◆ **Work to be completed**:
Return the following from the records below: each line, word for word, starting with the line that contains "none -> orange plate E10 level 1" and going on through the line that contains "none -> lime plate H15:K15 level 1", with nothing outside that range.

Exercise inputs Block Start

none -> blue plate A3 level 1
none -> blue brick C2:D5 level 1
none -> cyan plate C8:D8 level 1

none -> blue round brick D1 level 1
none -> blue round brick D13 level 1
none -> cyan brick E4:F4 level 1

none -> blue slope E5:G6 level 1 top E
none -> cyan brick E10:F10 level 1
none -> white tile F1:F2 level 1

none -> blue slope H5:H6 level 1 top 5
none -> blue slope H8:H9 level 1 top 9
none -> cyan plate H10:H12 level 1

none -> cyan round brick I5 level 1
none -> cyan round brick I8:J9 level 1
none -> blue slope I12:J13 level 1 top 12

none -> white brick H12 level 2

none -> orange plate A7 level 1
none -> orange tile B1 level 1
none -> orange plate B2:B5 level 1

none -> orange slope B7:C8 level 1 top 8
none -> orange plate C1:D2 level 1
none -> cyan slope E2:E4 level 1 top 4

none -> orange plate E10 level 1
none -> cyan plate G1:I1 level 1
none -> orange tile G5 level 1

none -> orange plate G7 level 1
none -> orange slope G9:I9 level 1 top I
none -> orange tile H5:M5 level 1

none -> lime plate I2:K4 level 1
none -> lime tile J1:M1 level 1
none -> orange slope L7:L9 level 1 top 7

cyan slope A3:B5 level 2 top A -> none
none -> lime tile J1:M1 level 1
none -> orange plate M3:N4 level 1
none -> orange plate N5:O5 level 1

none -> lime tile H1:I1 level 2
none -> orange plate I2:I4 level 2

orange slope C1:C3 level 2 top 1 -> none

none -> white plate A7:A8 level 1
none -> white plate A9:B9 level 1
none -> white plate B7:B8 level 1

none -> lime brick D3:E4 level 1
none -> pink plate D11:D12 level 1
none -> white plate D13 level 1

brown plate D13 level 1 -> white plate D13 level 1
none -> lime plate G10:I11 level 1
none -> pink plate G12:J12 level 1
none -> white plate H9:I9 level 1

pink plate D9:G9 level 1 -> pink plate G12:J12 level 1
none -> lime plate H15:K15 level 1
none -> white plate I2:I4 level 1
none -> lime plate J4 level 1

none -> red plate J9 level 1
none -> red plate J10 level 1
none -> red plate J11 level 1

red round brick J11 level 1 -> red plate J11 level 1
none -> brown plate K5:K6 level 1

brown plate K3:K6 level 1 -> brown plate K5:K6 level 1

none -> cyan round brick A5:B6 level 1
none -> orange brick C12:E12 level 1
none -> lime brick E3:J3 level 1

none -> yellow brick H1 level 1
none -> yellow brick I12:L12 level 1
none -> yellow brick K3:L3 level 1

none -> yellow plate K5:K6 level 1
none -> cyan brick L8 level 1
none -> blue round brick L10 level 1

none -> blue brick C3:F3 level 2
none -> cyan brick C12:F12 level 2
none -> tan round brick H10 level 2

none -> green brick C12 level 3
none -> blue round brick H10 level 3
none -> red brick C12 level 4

Exercise inputs Block End

◆ **Completed task**:
none -> orange plate E10 level 1
none -> cyan plate G1:I1 level 1
none -> orange tile G5 level 1

none -> orange plate G7 level 1
none -> orange slope G9:I9 level 1 top I
none -> orange tile H5:M5 level 1

none -> lime plate I2:K4 level 1
none -> lime tile J1:M1 level 1
none -> orange slope L7:L9 level 1 top 7

cyan slope A3:B5 level 2 top A -> none
none -> lime tile J1:M1 level 1
none -> orange plate M3:N4 level 1
none -> orange plate N5:O5 level 1

none -> lime tile H1:I1 level 2
none -> orange plate I2:I4 level 2

orange slope C1:C3 level 2 top 1 -> none

none -> white plate A7:A8 level 1
none -> white plate A9:B9 level 1
none -> white plate B7:B8 level 1

none -> lime brick D3:E4 level 1
none -> pink plate D11:D12 level 1
none -> white plate D13 level 1

brown plate D13 level 1 -> white plate D13 level 1
none -> lime plate G10:I11 level 1
none -> pink plate G12:J12 level 1
none -> white plate H9:I9 level 1

pink plate D9:G9 level 1 -> pink plate G12:J12 level 1
none -> lime plate H15:K15 level 1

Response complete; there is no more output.